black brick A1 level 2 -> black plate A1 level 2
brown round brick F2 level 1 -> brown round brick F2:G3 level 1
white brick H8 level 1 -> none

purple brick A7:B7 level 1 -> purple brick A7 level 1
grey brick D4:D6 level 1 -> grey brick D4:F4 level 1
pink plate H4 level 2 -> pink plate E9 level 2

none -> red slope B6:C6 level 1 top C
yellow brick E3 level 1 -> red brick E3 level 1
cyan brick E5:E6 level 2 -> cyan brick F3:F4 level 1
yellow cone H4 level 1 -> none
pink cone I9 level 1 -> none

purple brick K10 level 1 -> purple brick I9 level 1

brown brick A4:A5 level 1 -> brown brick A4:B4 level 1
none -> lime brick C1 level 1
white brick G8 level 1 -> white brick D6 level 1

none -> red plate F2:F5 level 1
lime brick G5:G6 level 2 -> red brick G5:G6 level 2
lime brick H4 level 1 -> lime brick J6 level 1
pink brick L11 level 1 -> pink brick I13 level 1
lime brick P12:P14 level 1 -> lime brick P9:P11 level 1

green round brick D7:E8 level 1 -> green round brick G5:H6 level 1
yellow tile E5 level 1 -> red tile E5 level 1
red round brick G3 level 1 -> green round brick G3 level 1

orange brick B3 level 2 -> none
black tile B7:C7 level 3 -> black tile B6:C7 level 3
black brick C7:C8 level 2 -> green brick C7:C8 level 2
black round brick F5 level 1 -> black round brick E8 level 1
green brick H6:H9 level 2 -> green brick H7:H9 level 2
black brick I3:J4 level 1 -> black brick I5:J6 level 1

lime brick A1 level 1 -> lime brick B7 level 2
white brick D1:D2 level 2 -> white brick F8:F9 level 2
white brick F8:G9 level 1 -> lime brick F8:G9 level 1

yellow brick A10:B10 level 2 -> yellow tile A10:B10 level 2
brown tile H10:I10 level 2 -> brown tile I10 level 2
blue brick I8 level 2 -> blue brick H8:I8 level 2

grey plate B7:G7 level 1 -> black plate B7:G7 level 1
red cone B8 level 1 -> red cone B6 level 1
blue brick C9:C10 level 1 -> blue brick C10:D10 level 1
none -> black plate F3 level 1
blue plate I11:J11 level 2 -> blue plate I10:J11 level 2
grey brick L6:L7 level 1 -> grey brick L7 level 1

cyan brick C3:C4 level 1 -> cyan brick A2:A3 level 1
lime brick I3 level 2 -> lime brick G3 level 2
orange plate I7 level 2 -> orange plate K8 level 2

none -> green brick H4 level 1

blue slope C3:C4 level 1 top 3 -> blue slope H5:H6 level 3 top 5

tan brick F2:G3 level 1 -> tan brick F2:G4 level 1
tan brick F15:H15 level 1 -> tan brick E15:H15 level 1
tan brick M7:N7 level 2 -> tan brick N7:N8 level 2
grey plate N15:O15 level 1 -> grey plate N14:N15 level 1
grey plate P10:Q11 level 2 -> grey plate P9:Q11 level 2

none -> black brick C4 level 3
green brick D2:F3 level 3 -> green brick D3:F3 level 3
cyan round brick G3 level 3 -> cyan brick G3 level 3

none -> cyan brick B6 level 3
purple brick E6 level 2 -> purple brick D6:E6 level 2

-.-.-

* Assigned task: Please return every line of the records that contains the word "cyan".

* Solution for this task:
cyan brick E5:E6 level 2 -> cyan brick F3:F4 level 1
cyan brick C3:C4 level 1 -> cyan brick A2:A3 level 1
cyan round brick G3 level 3 -> cyan brick G3 level 3
none -> cyan brick B6 level 3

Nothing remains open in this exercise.